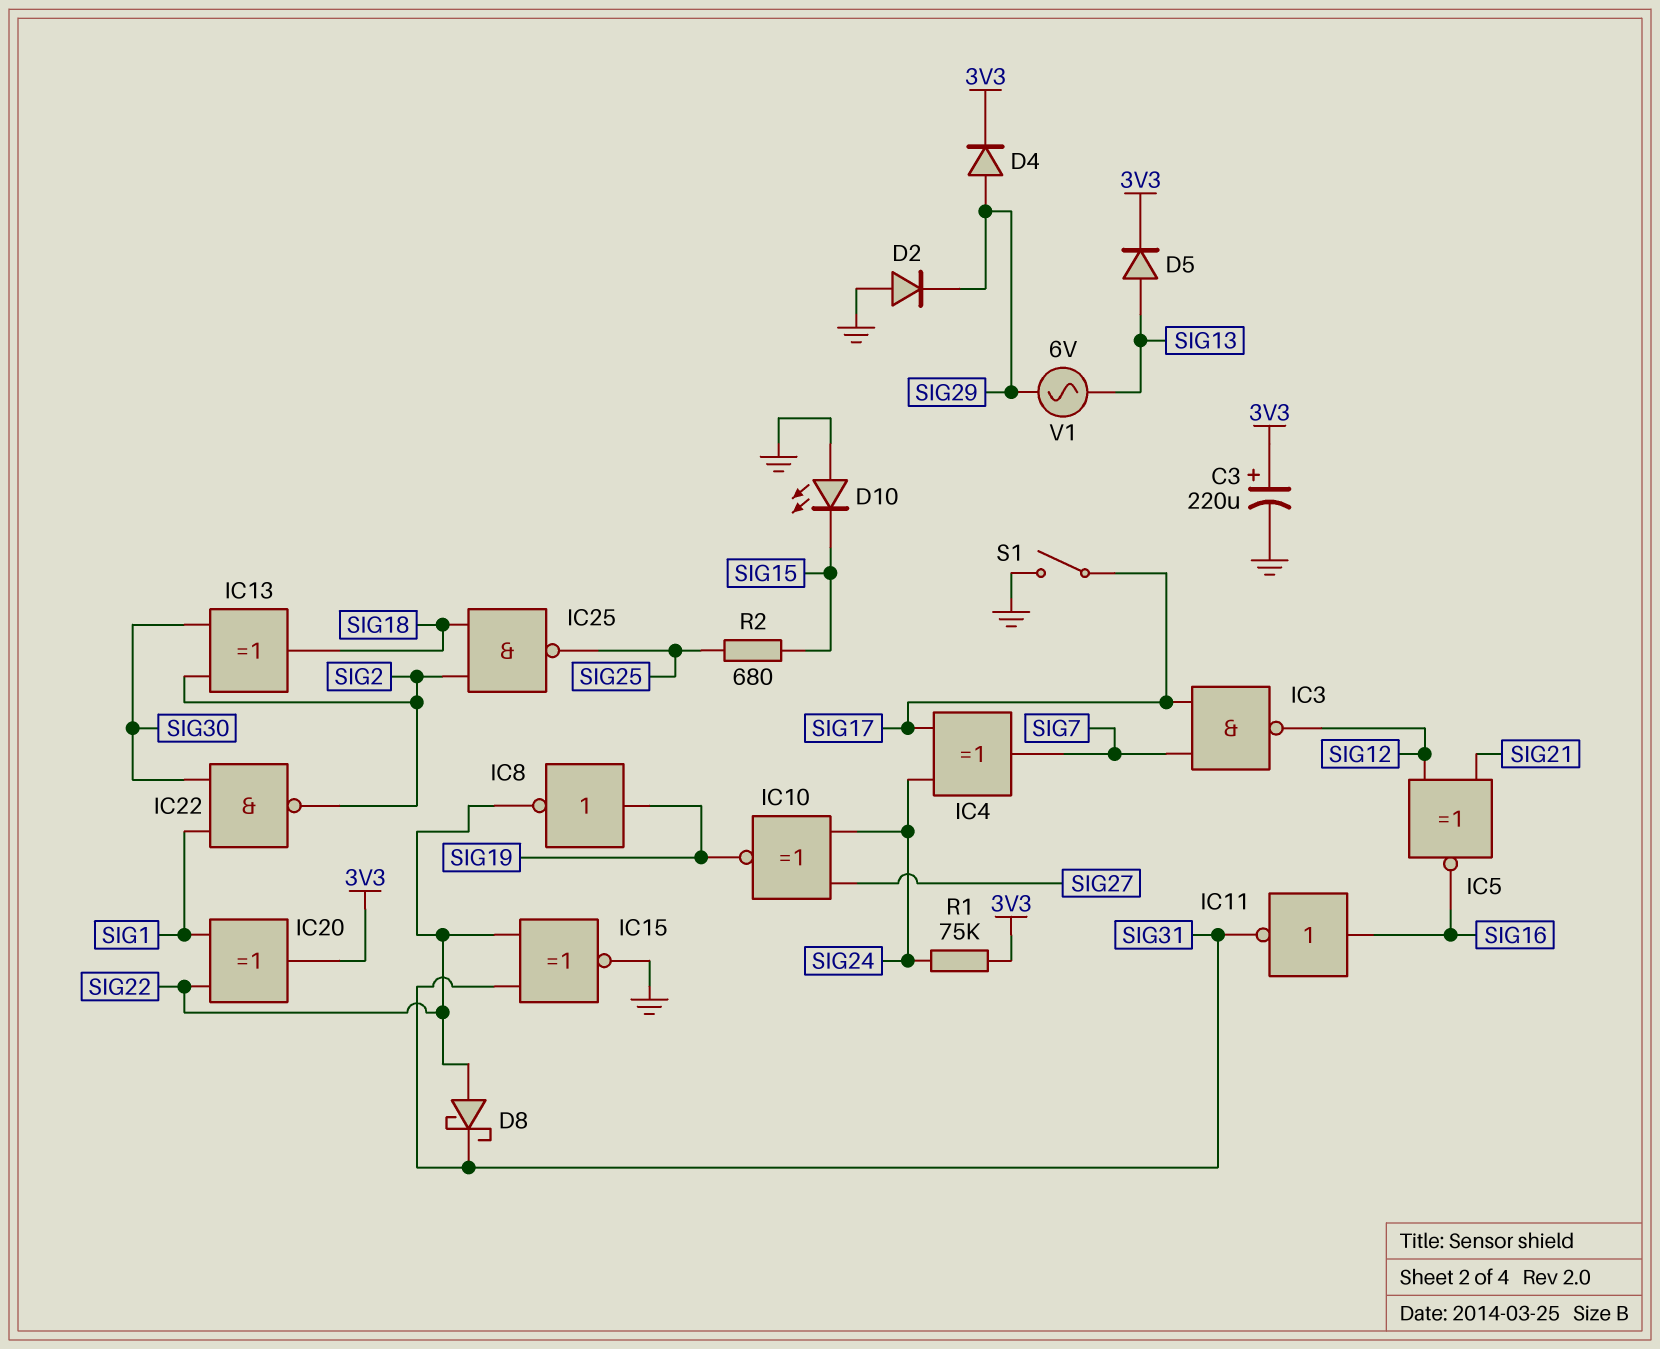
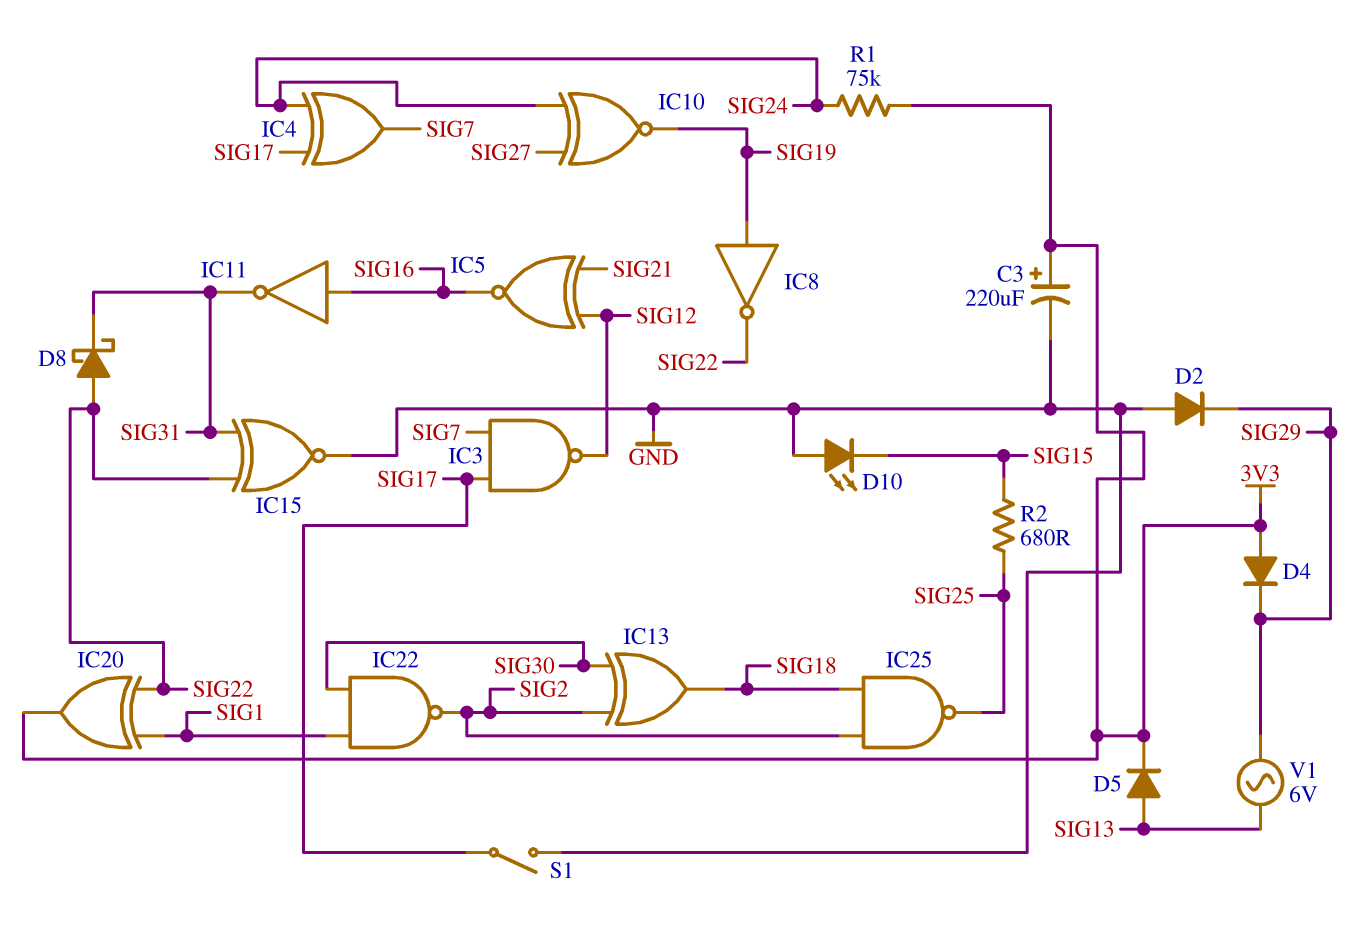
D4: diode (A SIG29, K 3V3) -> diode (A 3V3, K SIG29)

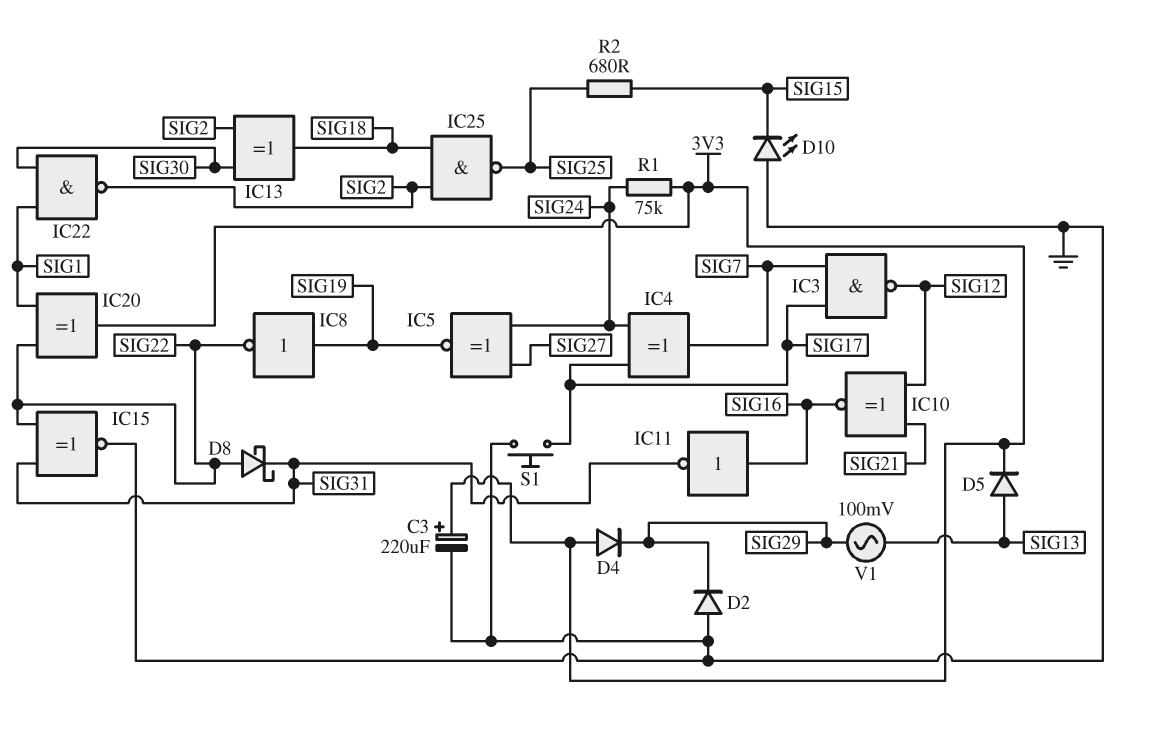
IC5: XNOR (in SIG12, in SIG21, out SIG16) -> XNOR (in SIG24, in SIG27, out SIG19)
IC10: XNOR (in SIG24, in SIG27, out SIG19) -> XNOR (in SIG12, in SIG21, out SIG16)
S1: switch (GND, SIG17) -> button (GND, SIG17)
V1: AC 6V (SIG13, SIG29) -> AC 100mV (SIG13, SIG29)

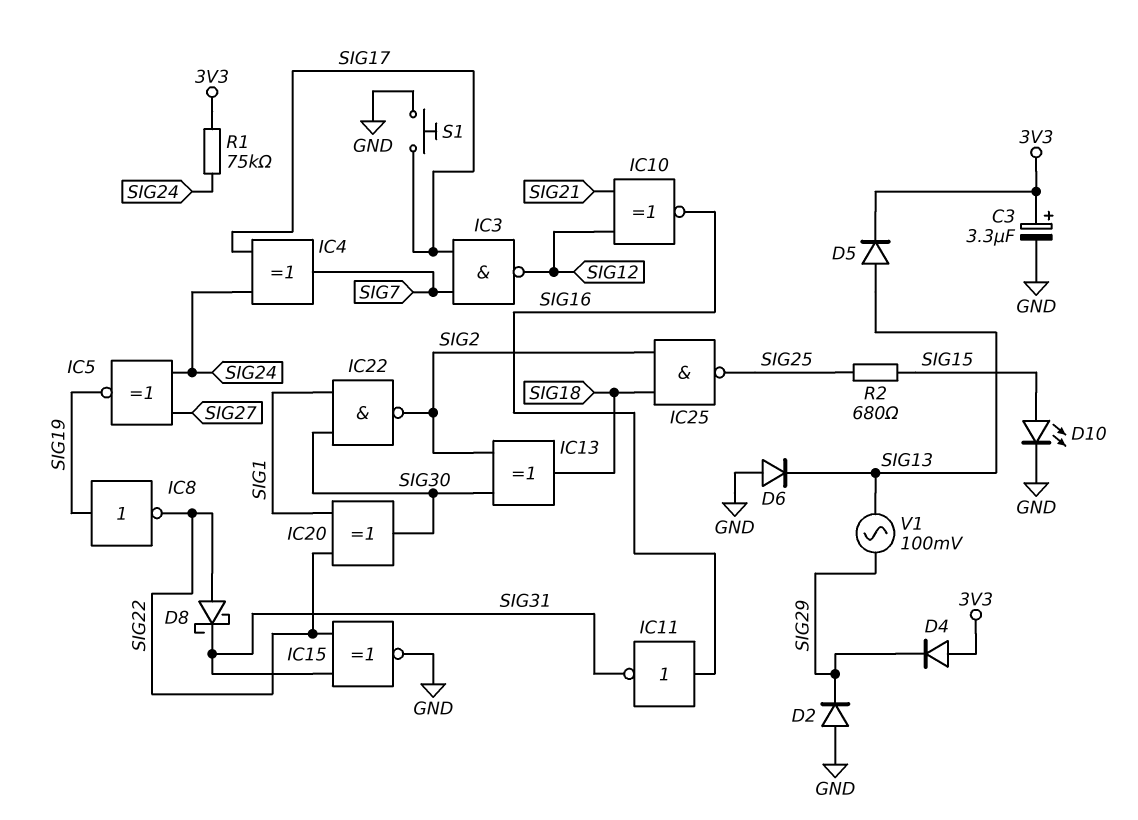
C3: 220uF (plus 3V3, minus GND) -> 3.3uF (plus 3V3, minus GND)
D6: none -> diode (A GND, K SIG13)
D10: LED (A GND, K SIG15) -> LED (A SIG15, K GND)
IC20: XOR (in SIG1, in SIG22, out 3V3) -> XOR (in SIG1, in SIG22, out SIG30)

________________________________________

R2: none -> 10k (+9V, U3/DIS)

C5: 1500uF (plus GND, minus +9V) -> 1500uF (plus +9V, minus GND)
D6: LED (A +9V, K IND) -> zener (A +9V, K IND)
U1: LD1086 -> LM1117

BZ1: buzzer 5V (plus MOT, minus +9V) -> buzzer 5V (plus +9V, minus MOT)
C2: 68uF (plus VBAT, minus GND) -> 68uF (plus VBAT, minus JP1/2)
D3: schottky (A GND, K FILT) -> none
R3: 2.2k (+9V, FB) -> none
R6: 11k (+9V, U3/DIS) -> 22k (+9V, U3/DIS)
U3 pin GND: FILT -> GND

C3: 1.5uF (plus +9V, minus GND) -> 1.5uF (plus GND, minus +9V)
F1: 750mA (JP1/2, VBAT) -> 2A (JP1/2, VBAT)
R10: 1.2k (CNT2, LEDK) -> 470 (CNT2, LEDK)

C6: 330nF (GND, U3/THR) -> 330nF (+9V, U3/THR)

________________________________________

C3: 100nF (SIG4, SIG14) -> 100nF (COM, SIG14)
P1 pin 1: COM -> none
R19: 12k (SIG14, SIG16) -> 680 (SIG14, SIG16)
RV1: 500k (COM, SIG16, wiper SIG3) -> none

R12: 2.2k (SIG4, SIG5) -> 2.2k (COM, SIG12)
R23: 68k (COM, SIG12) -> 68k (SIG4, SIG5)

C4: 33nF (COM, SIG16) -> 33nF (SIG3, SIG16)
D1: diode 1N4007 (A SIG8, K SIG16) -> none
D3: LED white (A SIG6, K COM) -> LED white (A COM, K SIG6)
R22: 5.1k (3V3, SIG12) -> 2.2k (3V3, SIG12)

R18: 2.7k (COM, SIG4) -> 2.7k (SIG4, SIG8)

________________________________________

_Problem statement_. I would like the number of lines in the material above that contain the string "FILT", with no other words in the reply.

_Output of the exercise_. 2